Synthetic shape transformation data
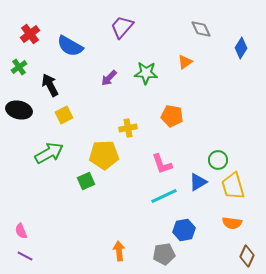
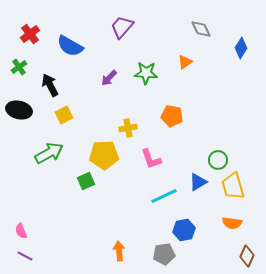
pink L-shape: moved 11 px left, 5 px up
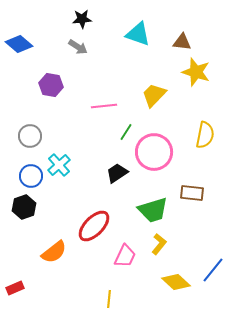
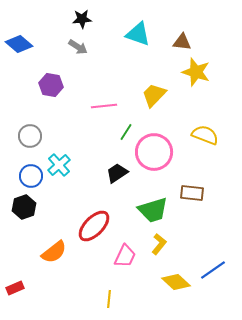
yellow semicircle: rotated 80 degrees counterclockwise
blue line: rotated 16 degrees clockwise
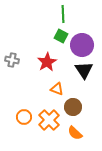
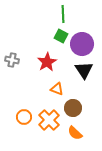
purple circle: moved 1 px up
brown circle: moved 1 px down
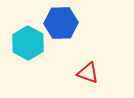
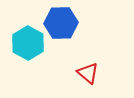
red triangle: rotated 20 degrees clockwise
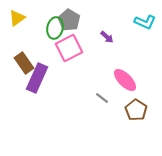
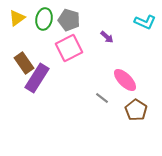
gray pentagon: rotated 15 degrees counterclockwise
green ellipse: moved 11 px left, 9 px up
purple rectangle: rotated 8 degrees clockwise
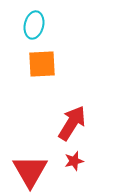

* TASK GOAL:
Once the line holding "brown circle: moved 1 px down" is found, set down that line and every line after it, exactly, through the last line of the records above, omitting pictures.

* RESPONSE FOR THIS EXERCISE:
brown circle: moved 1 px down
red triangle: rotated 20 degrees clockwise
gray pentagon: rotated 15 degrees counterclockwise
green ellipse: moved 11 px left, 9 px up
purple rectangle: rotated 8 degrees clockwise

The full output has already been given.